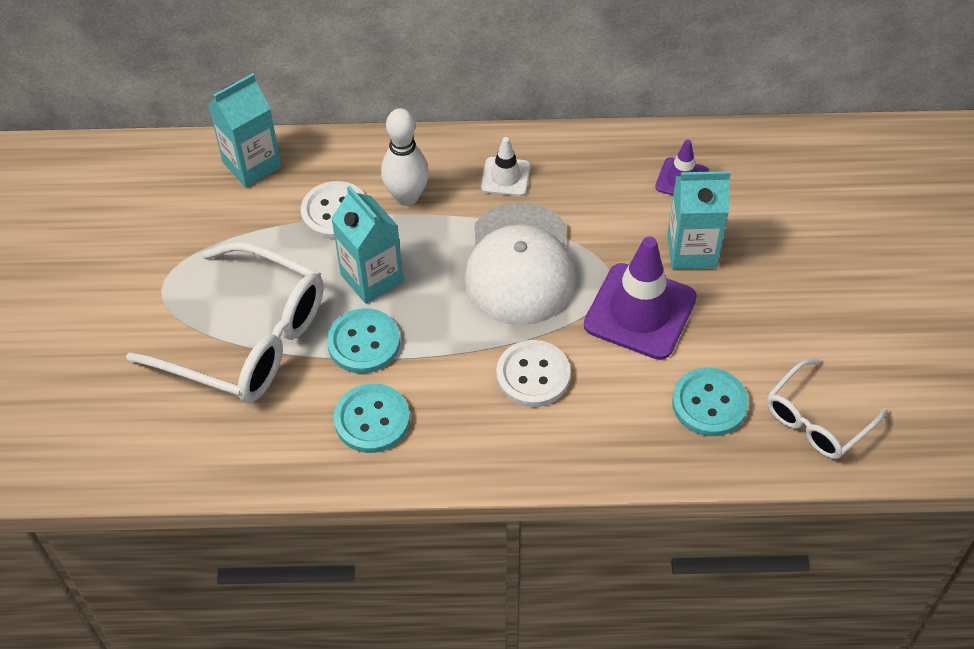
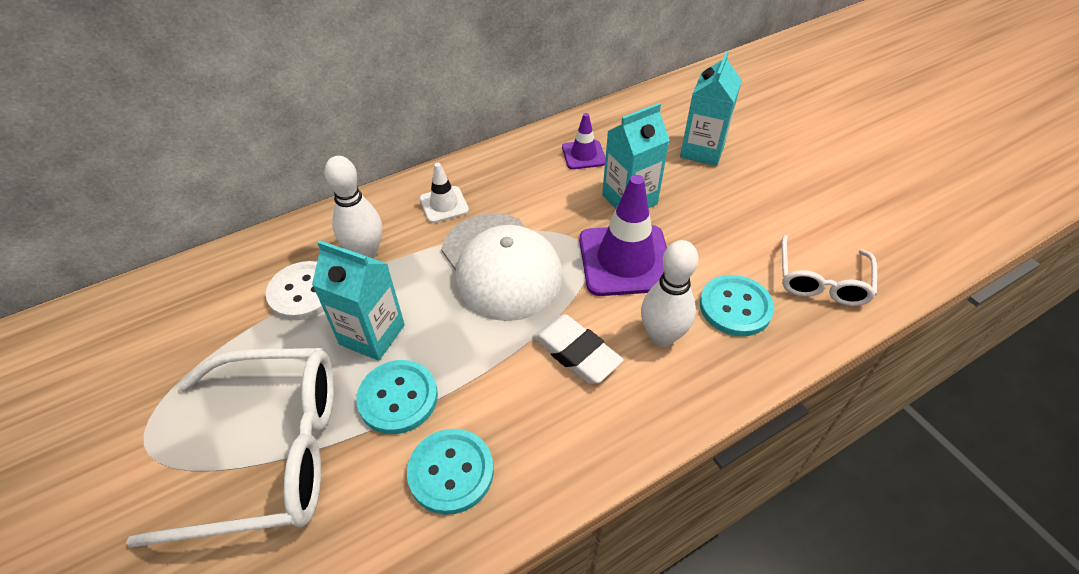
camera: 30 degrees left, 5 degrees down
(252, 164) = (197, 284): turquoise carton -> turquoise carton (702, 151)
(533, 375) = (576, 353): white button -> white eraser
(619, 397) = (662, 336): none -> white bowling pin

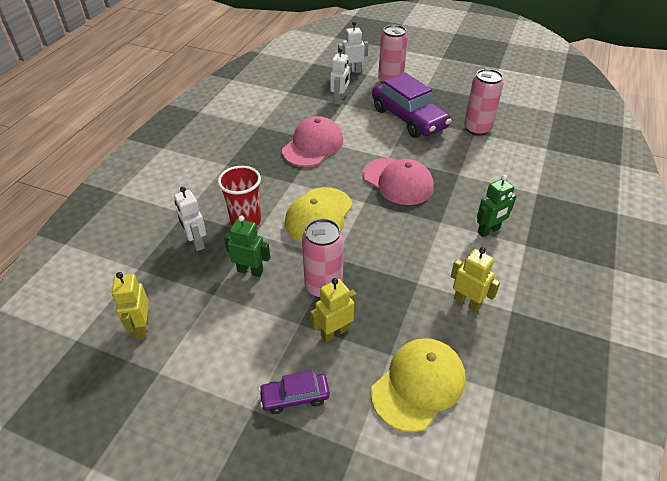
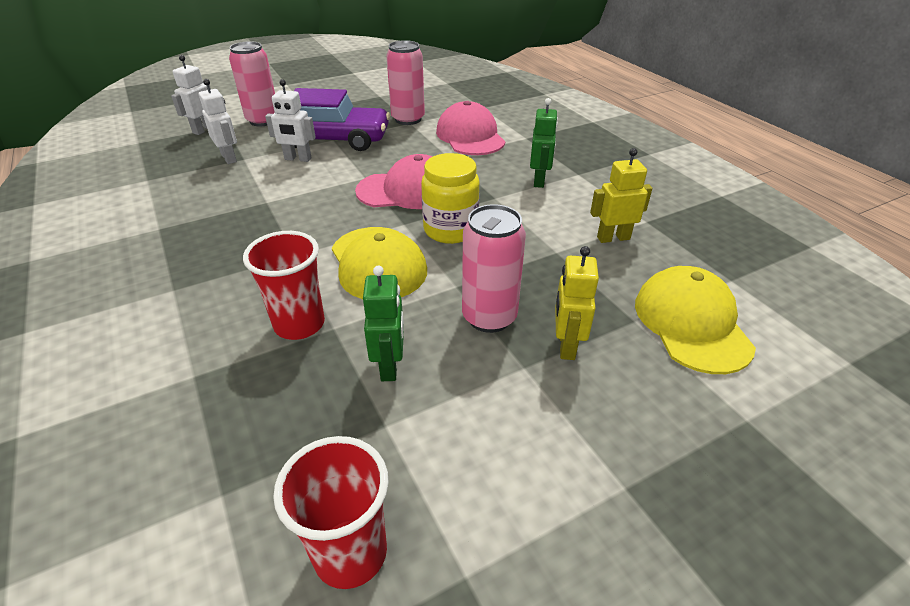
camera: 50 degrees left, 5 degrees down
(142, 327) = (350, 553): yellow robot -> red cup
(196, 242) = (267, 393): white robot -> white robot (298, 159)
(250, 271) = (390, 366): green robot -> green robot turned 120 degrees clockwise
(295, 397) = (635, 433): purple car -> none
(313, 145) = (264, 210): pink cap -> pink cap (470, 136)
(382, 224) = (450, 230): none -> yellow jar

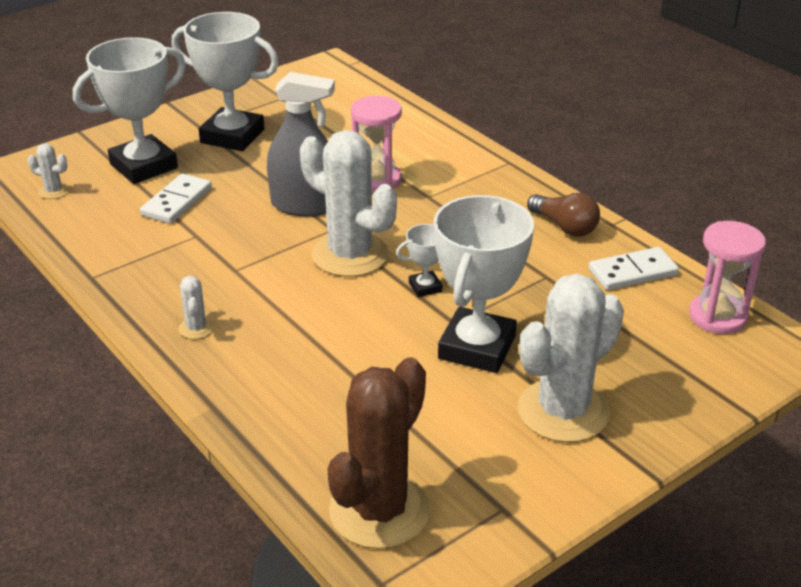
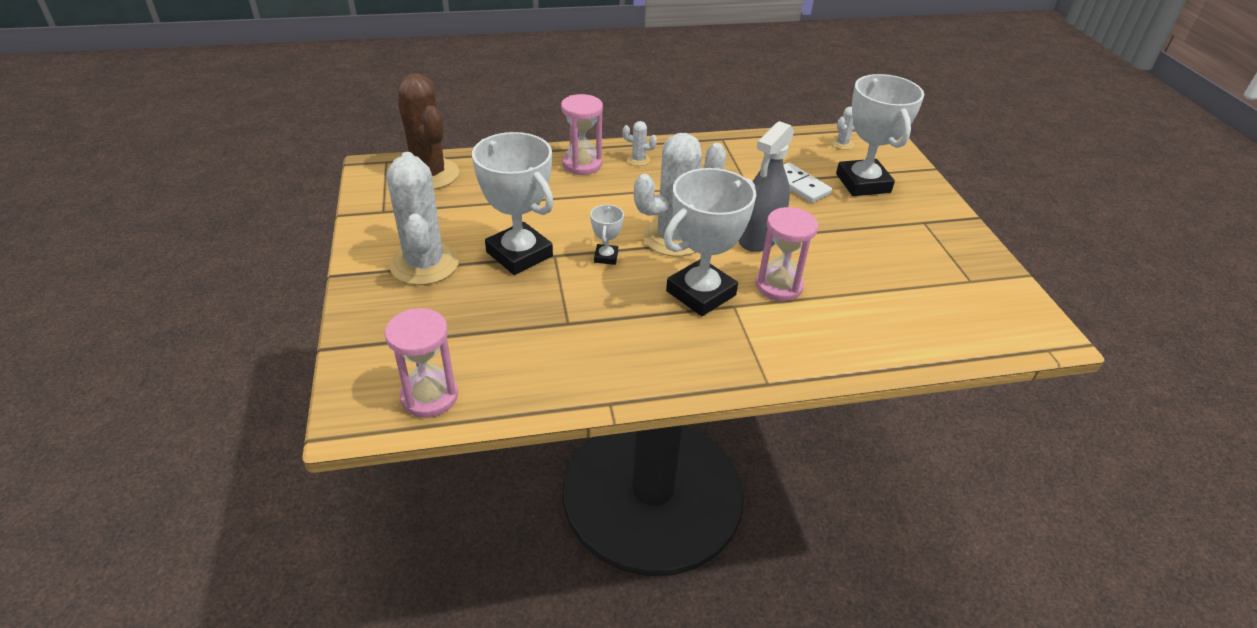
camera: 115 degrees right, 5 degrees up
(232, 136) = (898, 233): white trophy -> white trophy (701, 293)
(242, 372) = (582, 164): none -> pink hourglass
(565, 227) = (628, 367): brown light bulb -> none
(632, 272) = (530, 376): white domino -> none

:: Work task ::
Once the line with "(295, 397) = (635, 433): purple car -> none" is found in the data above, reproduce it and each line after it exactly, through the line with "(232, 136) = (898, 233): white". Omit the pictures.

:: Solution to this task ::
(295, 397) = (635, 433): purple car -> none
(313, 145) = (264, 210): pink cap -> pink cap (470, 136)
(382, 224) = (450, 230): none -> yellow jar

camera: 115 degrees right, 5 degrees up
(232, 136) = (898, 233): white trophy -> white trophy (701, 293)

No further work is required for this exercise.